• The task
Each line below that contains the word "cyan" must be copied.

• Input for this task
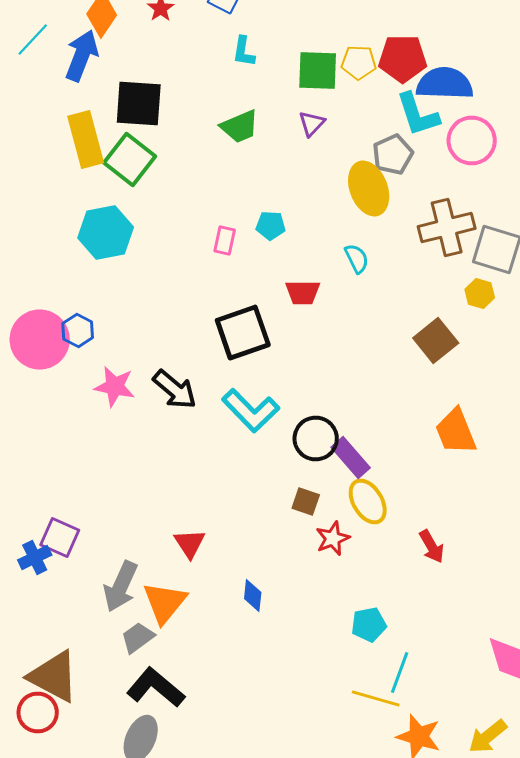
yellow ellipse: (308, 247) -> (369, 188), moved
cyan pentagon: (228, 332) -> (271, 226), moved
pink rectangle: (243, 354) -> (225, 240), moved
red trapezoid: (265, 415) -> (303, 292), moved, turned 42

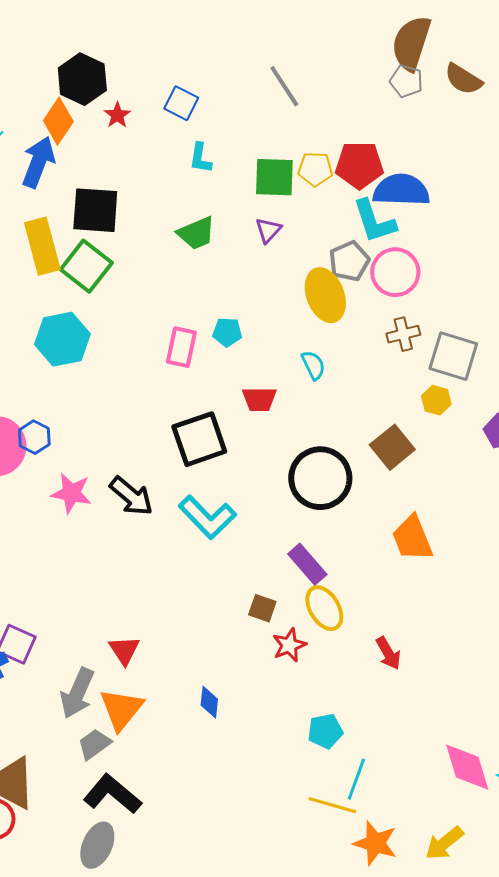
pink circle: (472, 140) -> (395, 272), moved
brown cross: (447, 228) -> (403, 334), size x0.6
pink rectangle: (225, 240) -> (181, 347), size x1.4
black circle: (316, 438) -> (320, 478), moved, size x1.4
red triangle: (190, 544) -> (124, 650), moved

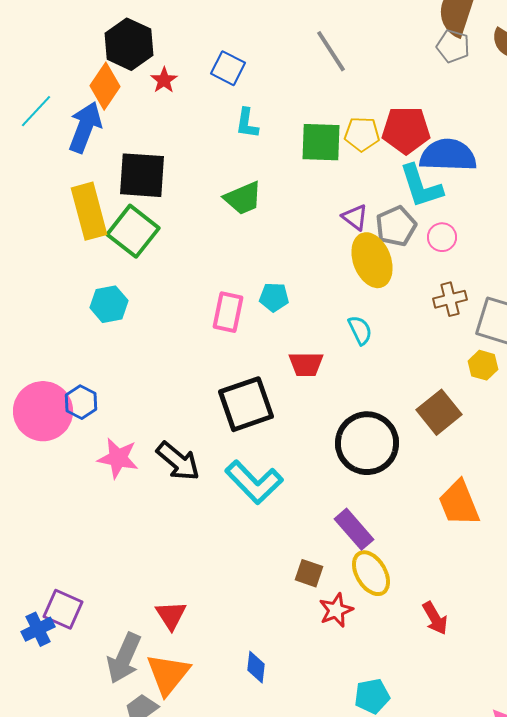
purple triangle: (268, 230) -> (355, 217), moved, turned -36
pink circle: (395, 272) -> (442, 237), size x0.6
cyan hexagon: (62, 339) -> (109, 304), size x0.7

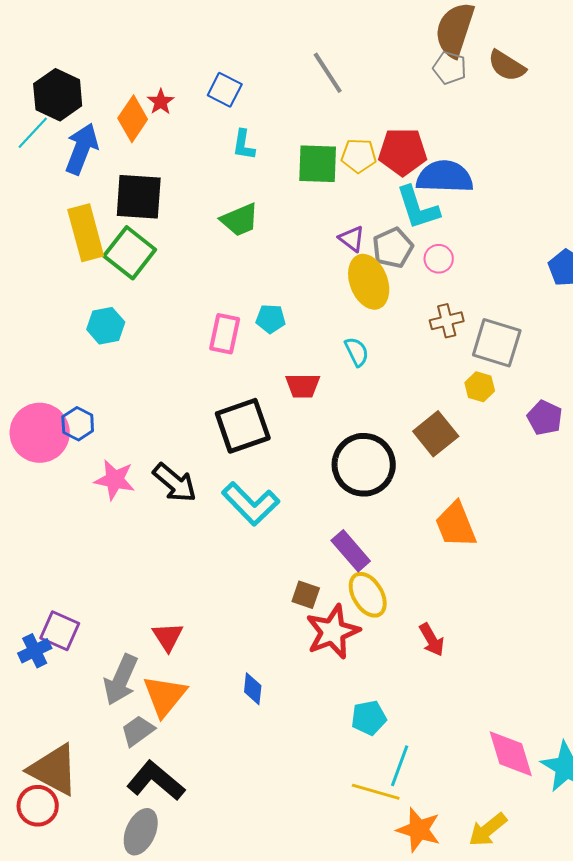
black hexagon: (129, 44) -> (58, 95), moved
orange diamond: (105, 86) -> (133, 119), moved
red star: (336, 610) -> (333, 632), size x1.6

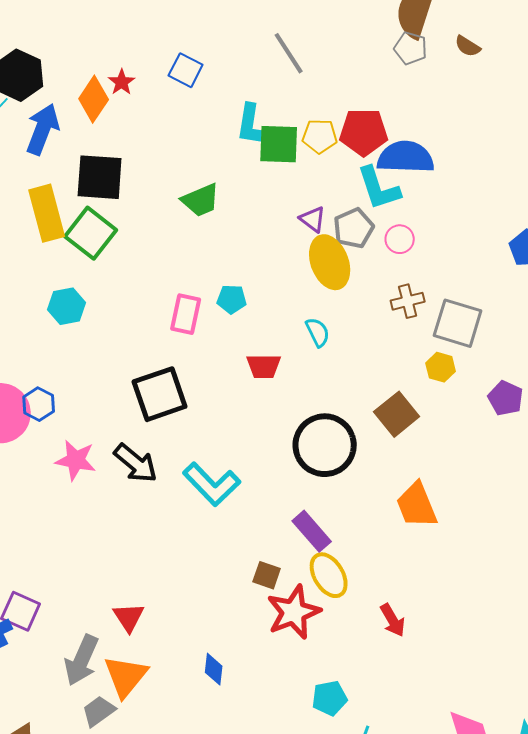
brown semicircle: (507, 66) -> (468, 46), size x0.7
cyan L-shape: (244, 145) -> (252, 125), moved, size x1.4
black square: (243, 426) -> (160, 394), moved

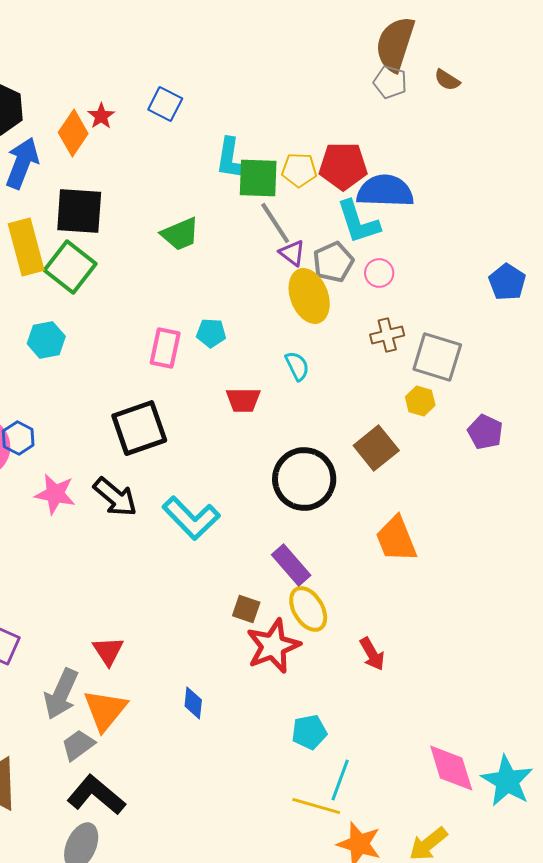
gray line: (289, 53) -> (275, 223), moved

• Problem solution
cyan pentagon: (228, 332) -> (271, 226), moved
cyan hexagon: (62, 339) -> (109, 304), size x0.7
cyan L-shape: (244, 145) -> (252, 125), moved, size x1.4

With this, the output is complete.